_Your assignment_
Please output every line of the material as it stands, without the pictures.

_Given information_
_ _ _

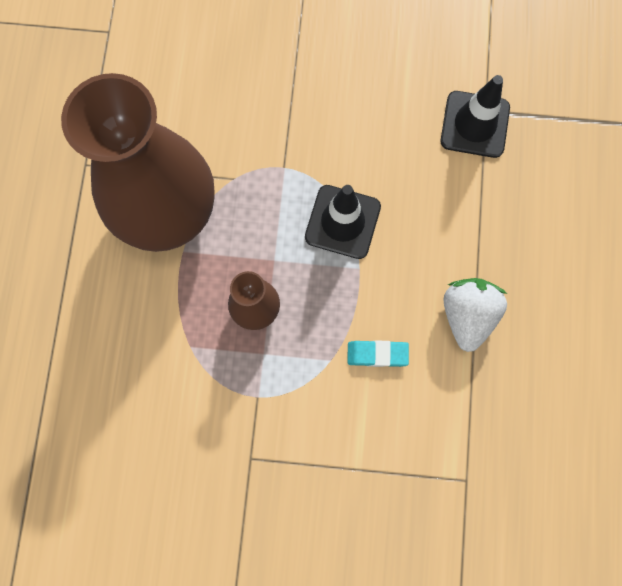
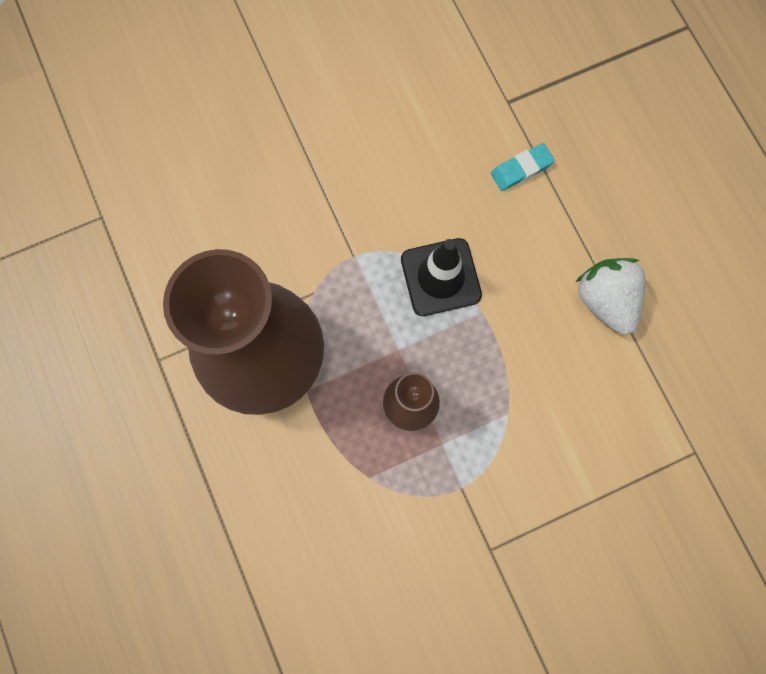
camera: 30 degrees left, 0 degrees up
(377, 354) = (547, 383): turquoise eraser -> turquoise eraser (521, 169)
(475, 124) = (506, 120): black traffic cone -> none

_ _ _

_Solution for this task_
camera: 30 degrees left, 0 degrees up
(377, 354) = (547, 383): turquoise eraser -> turquoise eraser (521, 169)
(475, 124) = (506, 120): black traffic cone -> none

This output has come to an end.